I'd like the entries that follow repeated exactly, with the pictures left out.

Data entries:
*****

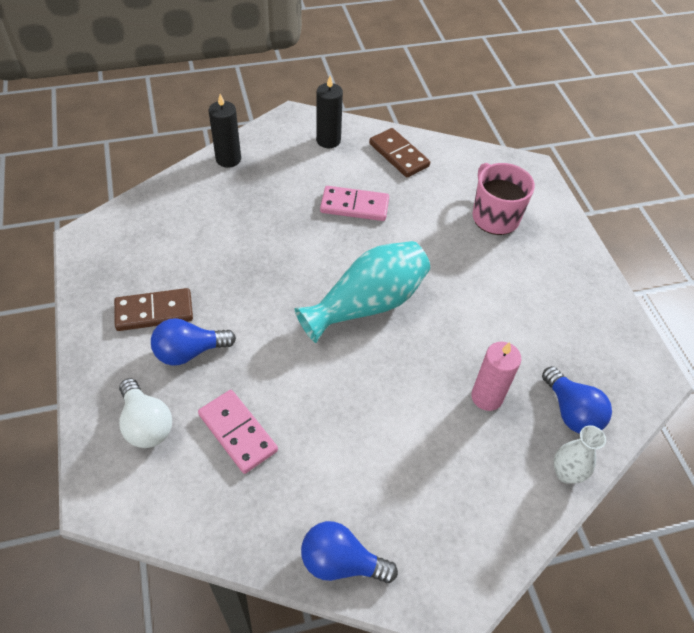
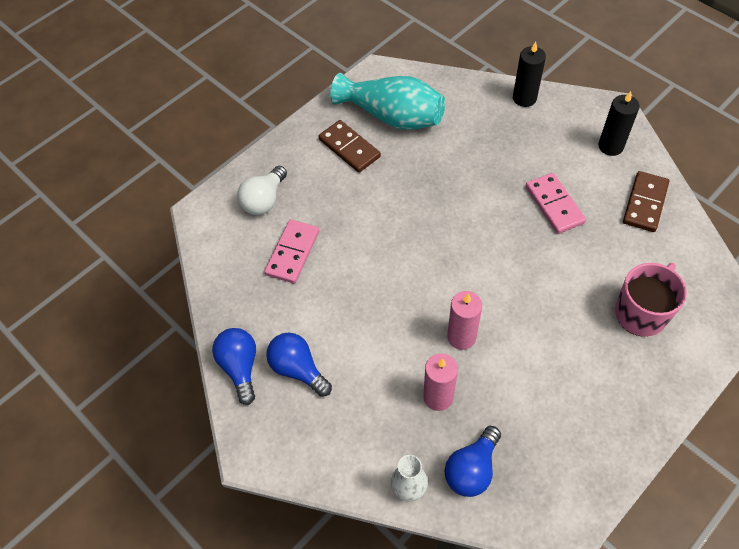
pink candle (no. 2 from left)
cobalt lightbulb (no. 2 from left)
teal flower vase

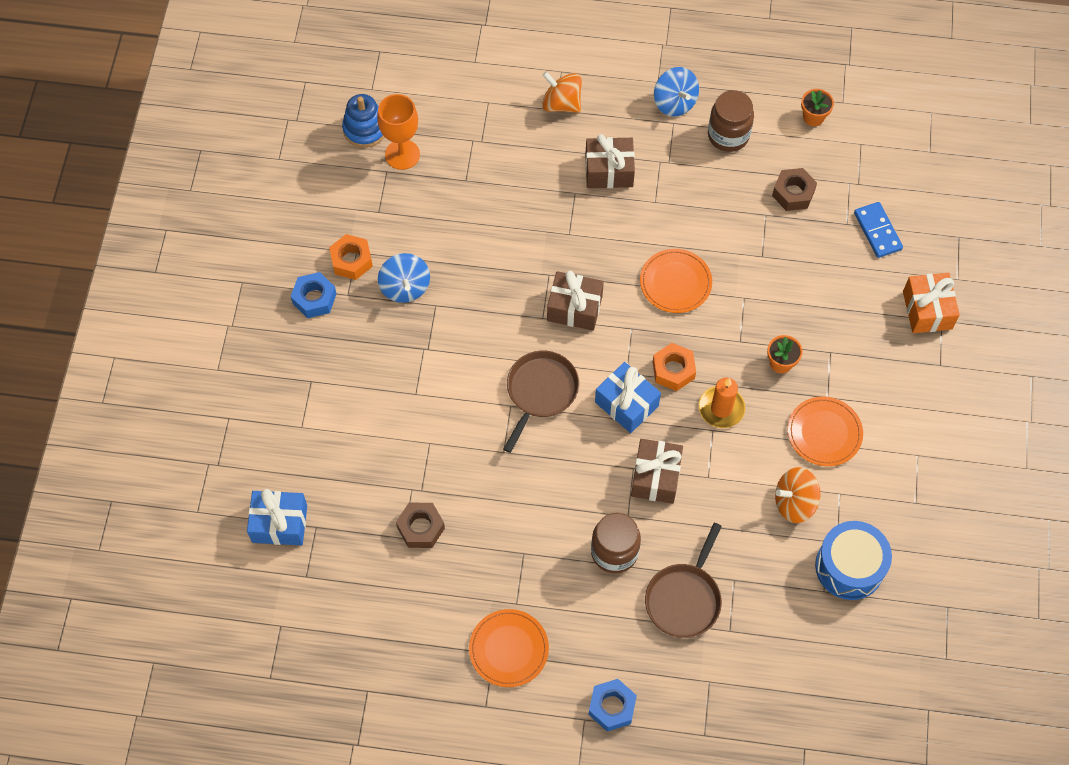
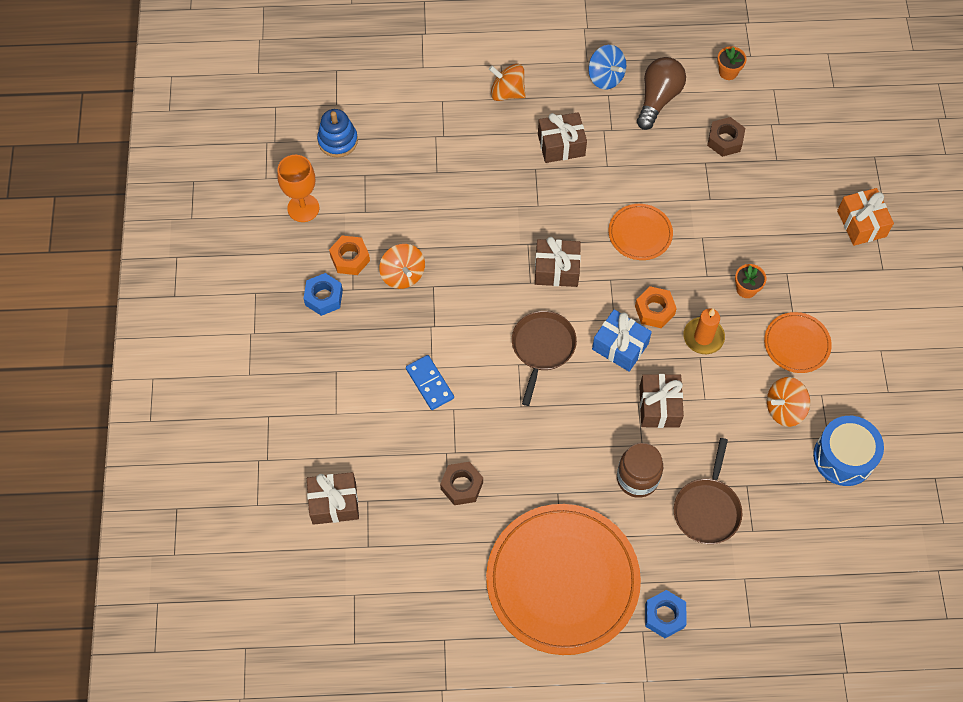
orange wine glass
cobalt domino piece
russet lightbulb
russet gift (no. 1 from left)
orange spinning top (no. 1 from left)
orange plate (no. 1 from left)

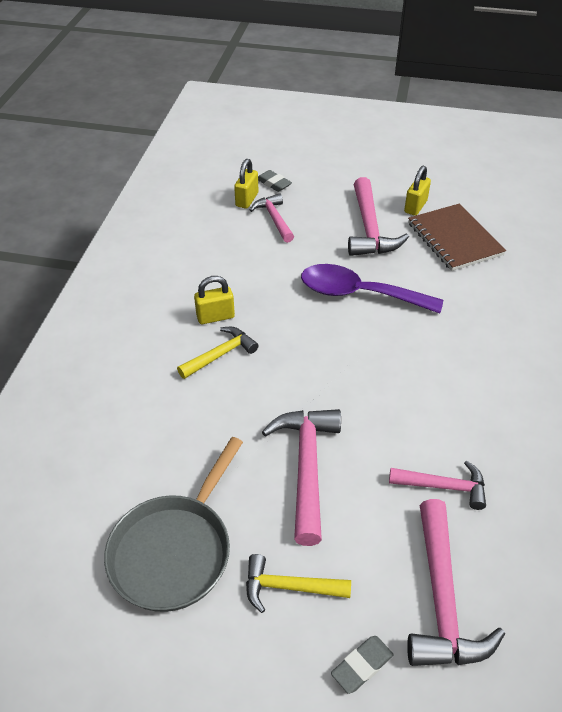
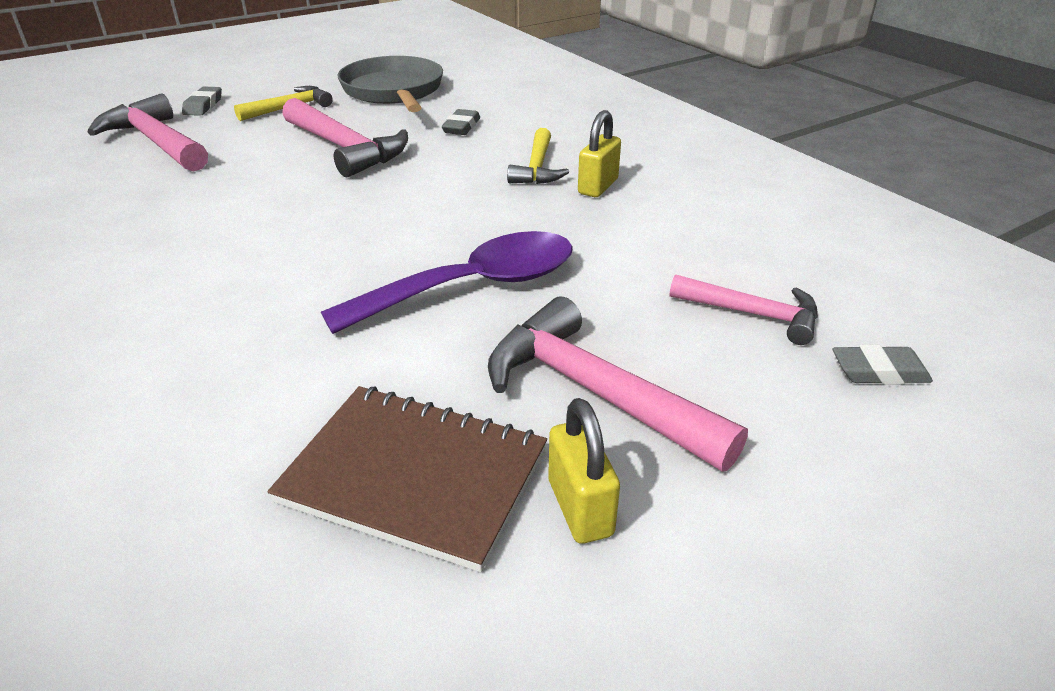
bright yellow lock (no. 2 from left in the first image)
pink carpenter's hammer (no. 4 from left in the first image)
grey gum eraser (no. 2 from left)

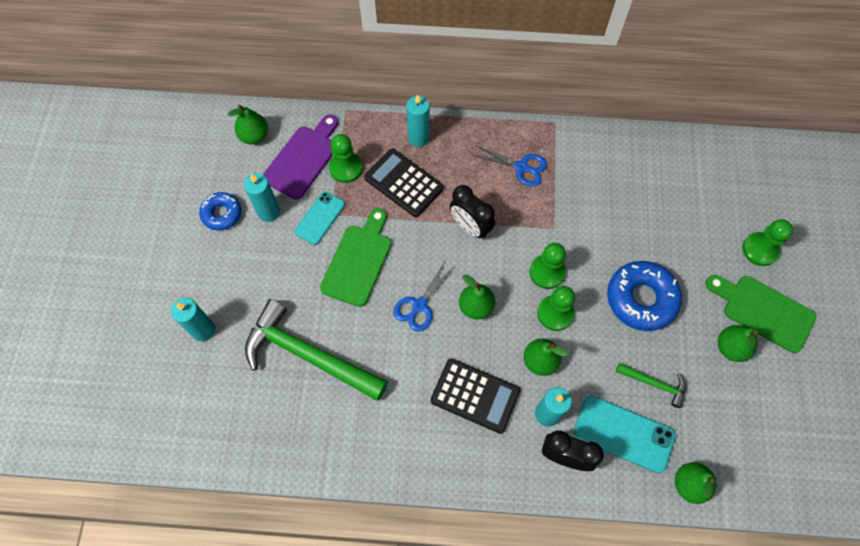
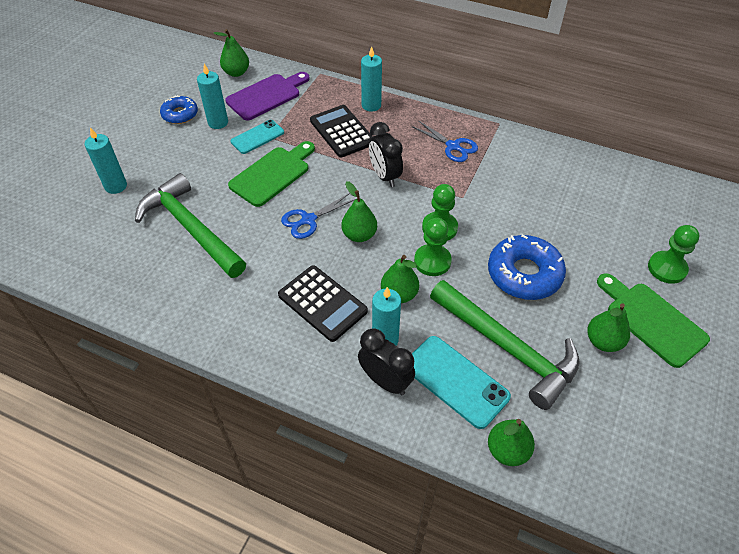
green game pawn (no. 1 from left in the first image)
green carpenter's hammer (no. 2 from left)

*****

[Problem solution]
pink candle (no. 2 from left)
cobalt lightbulb (no. 2 from left)
teal flower vase

orange wine glass
cobalt domino piece
russet lightbulb
russet gift (no. 1 from left)
orange spinning top (no. 1 from left)
orange plate (no. 1 from left)

bright yellow lock (no. 2 from left in the first image)
pink carpenter's hammer (no. 4 from left in the first image)
grey gum eraser (no. 2 from left)

green game pawn (no. 1 from left in the first image)
green carpenter's hammer (no. 2 from left)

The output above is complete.